■ STUDY MATERIAL
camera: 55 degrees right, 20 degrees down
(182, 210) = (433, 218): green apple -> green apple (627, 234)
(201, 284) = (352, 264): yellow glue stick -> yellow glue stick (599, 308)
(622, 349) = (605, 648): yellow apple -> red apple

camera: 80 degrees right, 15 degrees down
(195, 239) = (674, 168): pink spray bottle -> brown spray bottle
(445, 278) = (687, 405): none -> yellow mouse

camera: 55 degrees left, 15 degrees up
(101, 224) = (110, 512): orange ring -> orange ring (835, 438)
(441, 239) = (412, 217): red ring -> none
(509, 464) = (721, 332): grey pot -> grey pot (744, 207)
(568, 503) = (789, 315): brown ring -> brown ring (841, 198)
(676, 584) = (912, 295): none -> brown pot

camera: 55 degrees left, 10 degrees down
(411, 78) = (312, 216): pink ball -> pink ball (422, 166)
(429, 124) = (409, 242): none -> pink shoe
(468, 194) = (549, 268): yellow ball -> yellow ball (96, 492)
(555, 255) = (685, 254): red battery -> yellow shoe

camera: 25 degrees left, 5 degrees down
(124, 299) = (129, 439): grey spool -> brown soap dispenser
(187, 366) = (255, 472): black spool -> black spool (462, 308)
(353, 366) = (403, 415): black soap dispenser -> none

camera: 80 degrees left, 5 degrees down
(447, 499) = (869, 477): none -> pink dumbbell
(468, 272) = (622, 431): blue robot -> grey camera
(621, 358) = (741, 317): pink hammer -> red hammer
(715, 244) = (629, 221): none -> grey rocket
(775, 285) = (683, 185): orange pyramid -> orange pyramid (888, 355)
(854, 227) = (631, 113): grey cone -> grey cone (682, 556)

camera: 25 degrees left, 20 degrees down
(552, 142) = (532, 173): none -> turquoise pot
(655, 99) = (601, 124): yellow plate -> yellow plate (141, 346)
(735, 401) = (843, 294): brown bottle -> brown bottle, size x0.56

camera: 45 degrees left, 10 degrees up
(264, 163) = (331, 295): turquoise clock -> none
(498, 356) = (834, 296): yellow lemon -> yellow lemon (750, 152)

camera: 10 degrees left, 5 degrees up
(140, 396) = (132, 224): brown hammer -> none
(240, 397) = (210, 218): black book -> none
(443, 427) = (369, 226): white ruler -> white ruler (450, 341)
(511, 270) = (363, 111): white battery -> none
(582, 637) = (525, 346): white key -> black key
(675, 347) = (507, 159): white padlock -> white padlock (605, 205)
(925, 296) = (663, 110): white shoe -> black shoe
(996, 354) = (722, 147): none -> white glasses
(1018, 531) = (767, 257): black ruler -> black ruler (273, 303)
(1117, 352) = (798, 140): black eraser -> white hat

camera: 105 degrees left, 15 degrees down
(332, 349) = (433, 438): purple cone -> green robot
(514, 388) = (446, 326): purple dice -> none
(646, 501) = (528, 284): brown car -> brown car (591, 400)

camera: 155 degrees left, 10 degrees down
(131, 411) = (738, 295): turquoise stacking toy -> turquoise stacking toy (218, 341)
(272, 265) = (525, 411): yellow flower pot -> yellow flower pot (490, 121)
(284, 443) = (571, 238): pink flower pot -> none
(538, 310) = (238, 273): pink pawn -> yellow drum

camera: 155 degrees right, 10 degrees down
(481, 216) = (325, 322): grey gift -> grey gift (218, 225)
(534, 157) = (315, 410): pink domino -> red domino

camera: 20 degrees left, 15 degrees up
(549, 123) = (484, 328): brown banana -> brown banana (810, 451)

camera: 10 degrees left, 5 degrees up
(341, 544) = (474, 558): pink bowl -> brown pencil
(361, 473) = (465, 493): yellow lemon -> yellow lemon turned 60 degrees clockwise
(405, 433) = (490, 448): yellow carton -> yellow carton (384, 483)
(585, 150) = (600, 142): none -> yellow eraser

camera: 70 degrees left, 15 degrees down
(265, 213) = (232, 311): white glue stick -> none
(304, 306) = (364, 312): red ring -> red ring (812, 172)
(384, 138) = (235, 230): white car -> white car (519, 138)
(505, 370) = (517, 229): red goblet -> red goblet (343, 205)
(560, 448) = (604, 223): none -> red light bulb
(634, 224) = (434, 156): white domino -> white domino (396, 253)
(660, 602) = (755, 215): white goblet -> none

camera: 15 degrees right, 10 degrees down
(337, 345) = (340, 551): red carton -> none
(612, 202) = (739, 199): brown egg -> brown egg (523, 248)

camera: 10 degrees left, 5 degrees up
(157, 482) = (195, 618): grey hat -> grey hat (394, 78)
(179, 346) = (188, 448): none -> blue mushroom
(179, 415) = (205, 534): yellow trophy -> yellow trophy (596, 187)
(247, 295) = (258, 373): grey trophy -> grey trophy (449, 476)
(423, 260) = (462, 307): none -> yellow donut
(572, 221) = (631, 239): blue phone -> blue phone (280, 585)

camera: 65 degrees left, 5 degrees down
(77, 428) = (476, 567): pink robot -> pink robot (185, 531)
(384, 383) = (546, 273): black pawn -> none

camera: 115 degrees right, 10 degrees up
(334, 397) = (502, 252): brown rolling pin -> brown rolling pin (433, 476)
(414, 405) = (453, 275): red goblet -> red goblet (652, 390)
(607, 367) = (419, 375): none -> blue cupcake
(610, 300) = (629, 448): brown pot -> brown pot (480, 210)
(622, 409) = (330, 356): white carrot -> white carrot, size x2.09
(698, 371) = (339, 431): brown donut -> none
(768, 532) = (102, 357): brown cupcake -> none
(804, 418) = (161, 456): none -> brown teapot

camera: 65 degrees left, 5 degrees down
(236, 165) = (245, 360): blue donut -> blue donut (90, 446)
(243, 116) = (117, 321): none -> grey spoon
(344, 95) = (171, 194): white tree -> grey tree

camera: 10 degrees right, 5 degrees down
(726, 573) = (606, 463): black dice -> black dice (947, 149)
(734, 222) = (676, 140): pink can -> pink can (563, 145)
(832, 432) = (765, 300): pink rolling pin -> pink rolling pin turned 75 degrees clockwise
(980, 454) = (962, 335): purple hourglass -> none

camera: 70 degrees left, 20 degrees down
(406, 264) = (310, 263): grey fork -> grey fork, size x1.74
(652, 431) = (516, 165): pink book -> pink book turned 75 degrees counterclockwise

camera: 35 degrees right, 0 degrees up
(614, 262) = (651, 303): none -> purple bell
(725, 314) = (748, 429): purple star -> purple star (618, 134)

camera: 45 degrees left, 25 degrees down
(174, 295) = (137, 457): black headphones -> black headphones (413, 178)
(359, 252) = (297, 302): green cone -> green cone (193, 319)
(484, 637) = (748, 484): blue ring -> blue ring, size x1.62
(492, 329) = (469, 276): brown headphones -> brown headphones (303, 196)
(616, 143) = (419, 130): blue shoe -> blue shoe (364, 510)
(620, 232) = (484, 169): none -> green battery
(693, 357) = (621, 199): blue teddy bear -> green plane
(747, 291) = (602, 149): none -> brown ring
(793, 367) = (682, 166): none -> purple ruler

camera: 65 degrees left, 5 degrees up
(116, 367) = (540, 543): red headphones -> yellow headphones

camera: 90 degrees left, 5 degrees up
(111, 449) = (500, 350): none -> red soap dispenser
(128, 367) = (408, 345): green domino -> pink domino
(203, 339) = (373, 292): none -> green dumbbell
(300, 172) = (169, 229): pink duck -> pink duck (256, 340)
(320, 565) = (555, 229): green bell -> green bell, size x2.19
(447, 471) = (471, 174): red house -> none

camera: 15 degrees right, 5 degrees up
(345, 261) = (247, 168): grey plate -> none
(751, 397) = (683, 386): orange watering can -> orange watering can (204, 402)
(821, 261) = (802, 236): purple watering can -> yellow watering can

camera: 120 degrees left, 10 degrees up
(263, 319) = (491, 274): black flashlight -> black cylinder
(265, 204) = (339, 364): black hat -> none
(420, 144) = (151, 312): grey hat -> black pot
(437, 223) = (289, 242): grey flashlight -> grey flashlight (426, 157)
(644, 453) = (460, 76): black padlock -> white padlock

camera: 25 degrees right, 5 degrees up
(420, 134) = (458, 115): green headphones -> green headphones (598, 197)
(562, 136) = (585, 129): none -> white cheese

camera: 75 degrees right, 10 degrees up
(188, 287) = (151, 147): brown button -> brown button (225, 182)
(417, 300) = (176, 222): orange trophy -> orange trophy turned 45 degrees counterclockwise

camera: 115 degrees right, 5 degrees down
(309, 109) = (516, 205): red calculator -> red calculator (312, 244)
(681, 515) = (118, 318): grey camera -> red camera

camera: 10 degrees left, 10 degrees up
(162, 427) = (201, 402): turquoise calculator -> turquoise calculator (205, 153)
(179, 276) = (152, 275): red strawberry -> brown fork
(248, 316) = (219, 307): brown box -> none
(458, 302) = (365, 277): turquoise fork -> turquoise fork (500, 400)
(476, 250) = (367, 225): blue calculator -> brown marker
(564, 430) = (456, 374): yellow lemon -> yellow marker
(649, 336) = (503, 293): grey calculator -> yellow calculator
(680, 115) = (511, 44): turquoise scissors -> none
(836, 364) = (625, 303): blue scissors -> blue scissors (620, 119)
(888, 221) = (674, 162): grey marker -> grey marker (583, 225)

■ DIRECTIONS FOR THIS TASK
The response must repeat exactly the lines from the top of the material through the line containing "(925, 296) = (663, 110): white", both included, with no other output.

■ RESULT
camera: 55 degrees right, 20 degrees down
(182, 210) = (433, 218): green apple -> green apple (627, 234)
(201, 284) = (352, 264): yellow glue stick -> yellow glue stick (599, 308)
(622, 349) = (605, 648): yellow apple -> red apple

camera: 80 degrees right, 15 degrees down
(195, 239) = (674, 168): pink spray bottle -> brown spray bottle
(445, 278) = (687, 405): none -> yellow mouse

camera: 55 degrees left, 15 degrees up
(101, 224) = (110, 512): orange ring -> orange ring (835, 438)
(441, 239) = (412, 217): red ring -> none
(509, 464) = (721, 332): grey pot -> grey pot (744, 207)
(568, 503) = (789, 315): brown ring -> brown ring (841, 198)
(676, 584) = (912, 295): none -> brown pot

camera: 55 degrees left, 10 degrees down
(411, 78) = (312, 216): pink ball -> pink ball (422, 166)
(429, 124) = (409, 242): none -> pink shoe
(468, 194) = (549, 268): yellow ball -> yellow ball (96, 492)
(555, 255) = (685, 254): red battery -> yellow shoe

camera: 25 degrees left, 5 degrees down
(124, 299) = (129, 439): grey spool -> brown soap dispenser
(187, 366) = (255, 472): black spool -> black spool (462, 308)
(353, 366) = (403, 415): black soap dispenser -> none

camera: 80 degrees left, 5 degrees down
(447, 499) = (869, 477): none -> pink dumbbell
(468, 272) = (622, 431): blue robot -> grey camera
(621, 358) = (741, 317): pink hammer -> red hammer
(715, 244) = (629, 221): none -> grey rocket
(775, 285) = (683, 185): orange pyramid -> orange pyramid (888, 355)
(854, 227) = (631, 113): grey cone -> grey cone (682, 556)

camera: 25 degrees left, 20 degrees down
(552, 142) = (532, 173): none -> turquoise pot
(655, 99) = (601, 124): yellow plate -> yellow plate (141, 346)
(735, 401) = (843, 294): brown bottle -> brown bottle, size x0.56

camera: 45 degrees left, 10 degrees up
(264, 163) = (331, 295): turquoise clock -> none
(498, 356) = (834, 296): yellow lemon -> yellow lemon (750, 152)

camera: 10 degrees left, 5 degrees up
(140, 396) = (132, 224): brown hammer -> none
(240, 397) = (210, 218): black book -> none
(443, 427) = (369, 226): white ruler -> white ruler (450, 341)
(511, 270) = (363, 111): white battery -> none
(582, 637) = (525, 346): white key -> black key
(675, 347) = (507, 159): white padlock -> white padlock (605, 205)
(925, 296) = (663, 110): white shoe -> black shoe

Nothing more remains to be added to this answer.